EXERCISE PROMPT:
In your copy, include every line of the records exactly and no picture at all.

RECORDS SHOWN section start

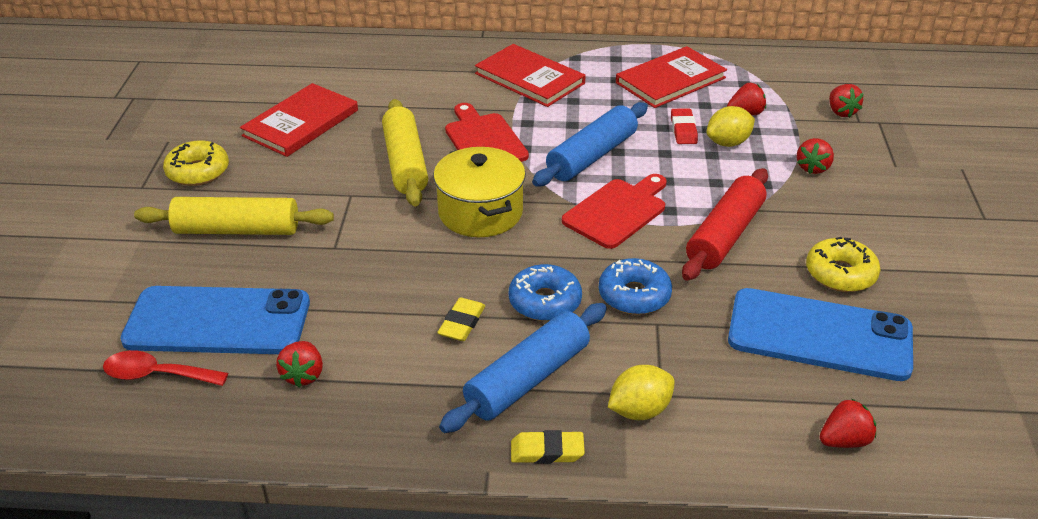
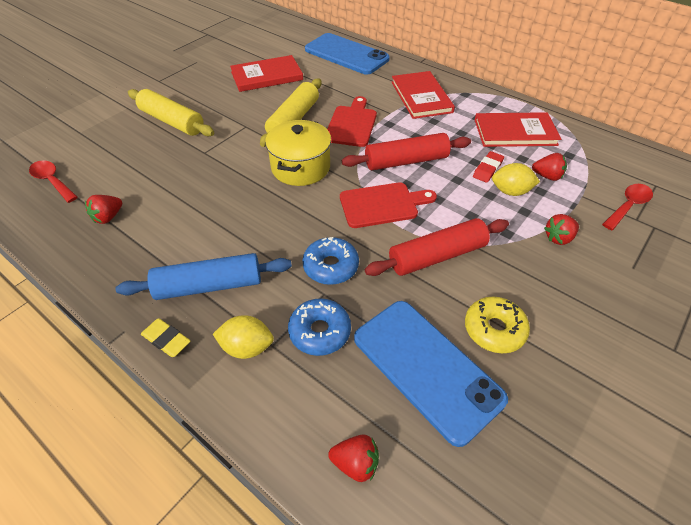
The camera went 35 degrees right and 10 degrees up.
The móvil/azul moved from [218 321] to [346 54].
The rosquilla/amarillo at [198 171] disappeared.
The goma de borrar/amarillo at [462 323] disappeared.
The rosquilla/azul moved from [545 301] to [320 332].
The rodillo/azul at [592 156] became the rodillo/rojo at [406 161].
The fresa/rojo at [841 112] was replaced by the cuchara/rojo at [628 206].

RECORDS SHOWN section end

PROBLEM SOLUTION:
The camera went 35 degrees right and 10 degrees up.
The móvil/azul moved from [218 321] to [346 54].
The rosquilla/amarillo at [198 171] disappeared.
The goma de borrar/amarillo at [462 323] disappeared.
The rosquilla/azul moved from [545 301] to [320 332].
The rodillo/azul at [592 156] became the rodillo/rojo at [406 161].
The fresa/rojo at [841 112] was replaced by the cuchara/rojo at [628 206].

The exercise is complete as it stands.